_Exercise requirements:_ No pictures go into the copy. Write out every line below exactly.

_Available data:_
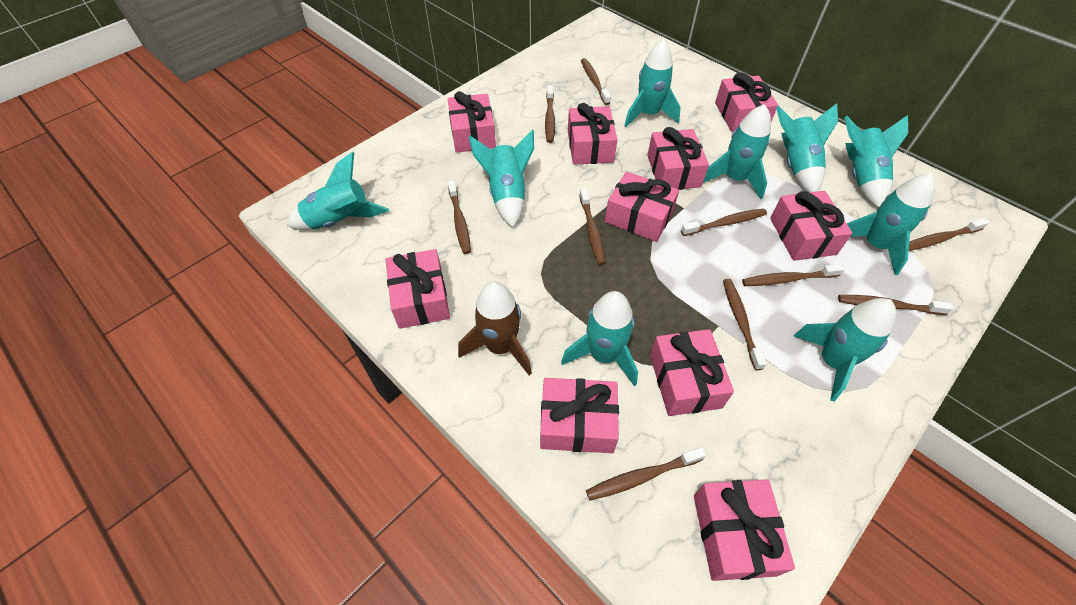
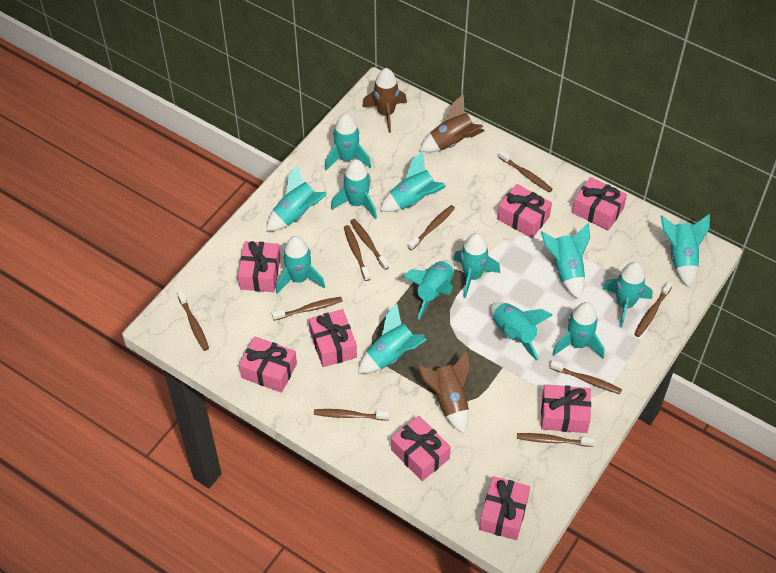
brown rocket: 1 -> 3
pink gift: 10 -> 8
turquoise rocket: 9 -> 13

_Output:_
brown rocket: 1 -> 3
pink gift: 10 -> 8
turquoise rocket: 9 -> 13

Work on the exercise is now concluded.